[begin Extracted entries]

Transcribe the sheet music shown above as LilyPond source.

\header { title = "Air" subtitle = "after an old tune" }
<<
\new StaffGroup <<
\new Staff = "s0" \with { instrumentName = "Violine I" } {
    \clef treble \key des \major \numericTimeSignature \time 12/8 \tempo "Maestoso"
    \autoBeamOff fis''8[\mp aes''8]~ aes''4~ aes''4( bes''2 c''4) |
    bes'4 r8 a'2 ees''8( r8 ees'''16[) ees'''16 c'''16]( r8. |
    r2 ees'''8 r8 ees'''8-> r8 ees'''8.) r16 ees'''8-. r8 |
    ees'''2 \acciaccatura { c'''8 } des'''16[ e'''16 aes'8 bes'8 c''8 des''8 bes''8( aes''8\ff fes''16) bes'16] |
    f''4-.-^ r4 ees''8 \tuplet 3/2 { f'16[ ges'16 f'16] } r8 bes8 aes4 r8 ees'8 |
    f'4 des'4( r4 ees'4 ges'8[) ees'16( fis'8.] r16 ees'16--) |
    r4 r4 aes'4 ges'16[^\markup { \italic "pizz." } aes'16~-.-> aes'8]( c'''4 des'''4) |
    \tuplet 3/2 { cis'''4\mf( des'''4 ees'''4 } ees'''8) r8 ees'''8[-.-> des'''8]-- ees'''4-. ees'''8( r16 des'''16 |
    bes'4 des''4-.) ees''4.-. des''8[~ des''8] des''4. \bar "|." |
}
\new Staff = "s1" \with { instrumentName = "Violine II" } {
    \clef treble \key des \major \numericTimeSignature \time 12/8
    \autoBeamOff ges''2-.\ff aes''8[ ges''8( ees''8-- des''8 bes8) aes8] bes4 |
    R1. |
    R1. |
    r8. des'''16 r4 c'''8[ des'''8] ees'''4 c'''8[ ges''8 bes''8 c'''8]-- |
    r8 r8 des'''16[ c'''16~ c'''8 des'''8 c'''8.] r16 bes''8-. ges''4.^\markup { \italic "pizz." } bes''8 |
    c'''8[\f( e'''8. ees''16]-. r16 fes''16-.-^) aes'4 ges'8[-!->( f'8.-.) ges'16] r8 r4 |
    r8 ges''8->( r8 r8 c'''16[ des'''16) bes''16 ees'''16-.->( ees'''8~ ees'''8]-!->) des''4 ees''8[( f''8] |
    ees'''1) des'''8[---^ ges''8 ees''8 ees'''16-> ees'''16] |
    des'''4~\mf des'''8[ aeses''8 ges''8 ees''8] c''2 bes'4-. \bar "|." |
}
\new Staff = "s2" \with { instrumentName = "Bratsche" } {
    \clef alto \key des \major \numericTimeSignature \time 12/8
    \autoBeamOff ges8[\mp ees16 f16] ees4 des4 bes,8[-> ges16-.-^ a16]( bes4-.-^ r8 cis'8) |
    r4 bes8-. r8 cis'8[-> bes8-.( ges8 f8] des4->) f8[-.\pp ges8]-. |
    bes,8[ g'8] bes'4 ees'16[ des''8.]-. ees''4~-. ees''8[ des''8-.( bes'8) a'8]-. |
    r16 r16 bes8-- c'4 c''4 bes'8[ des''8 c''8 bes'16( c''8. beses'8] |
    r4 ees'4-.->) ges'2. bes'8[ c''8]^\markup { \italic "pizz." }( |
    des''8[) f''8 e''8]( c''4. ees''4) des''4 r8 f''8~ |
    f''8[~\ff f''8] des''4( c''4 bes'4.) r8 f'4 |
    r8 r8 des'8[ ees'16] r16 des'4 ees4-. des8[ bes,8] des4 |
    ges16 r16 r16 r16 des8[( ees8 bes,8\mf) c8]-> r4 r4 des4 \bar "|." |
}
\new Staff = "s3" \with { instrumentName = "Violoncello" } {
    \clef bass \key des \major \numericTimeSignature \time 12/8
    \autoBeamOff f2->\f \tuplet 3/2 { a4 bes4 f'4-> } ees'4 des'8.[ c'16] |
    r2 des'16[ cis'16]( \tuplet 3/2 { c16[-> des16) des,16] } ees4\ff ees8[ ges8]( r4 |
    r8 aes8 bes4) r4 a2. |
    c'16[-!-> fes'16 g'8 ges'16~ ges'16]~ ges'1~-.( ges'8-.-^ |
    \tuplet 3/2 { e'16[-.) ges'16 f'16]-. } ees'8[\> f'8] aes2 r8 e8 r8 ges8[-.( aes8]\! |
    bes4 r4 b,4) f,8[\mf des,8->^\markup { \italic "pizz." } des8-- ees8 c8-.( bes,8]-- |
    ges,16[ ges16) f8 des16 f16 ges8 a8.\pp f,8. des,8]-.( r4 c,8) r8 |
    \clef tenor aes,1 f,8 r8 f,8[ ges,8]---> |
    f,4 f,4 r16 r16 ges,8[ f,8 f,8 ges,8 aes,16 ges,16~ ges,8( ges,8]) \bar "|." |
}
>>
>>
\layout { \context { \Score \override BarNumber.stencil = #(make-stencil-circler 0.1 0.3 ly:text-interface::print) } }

[end Extracted entries]

What the exercise asks –
Pull out each line of the listing that contains the string "clef", treating uppercase and lowercase as different.

Finished exercise –
    \clef treble \key des \major \numericTimeSignature \time 12/8 \tempo "Maestoso"
    \clef treble \key des \major \numericTimeSignature \time 12/8
    \clef alto \key des \major \numericTimeSignature \time 12/8
    \clef bass \key des \major \numericTimeSignature \time 12/8
    \clef tenor aes,1 f,8 r8 f,8[ ges,8]---> |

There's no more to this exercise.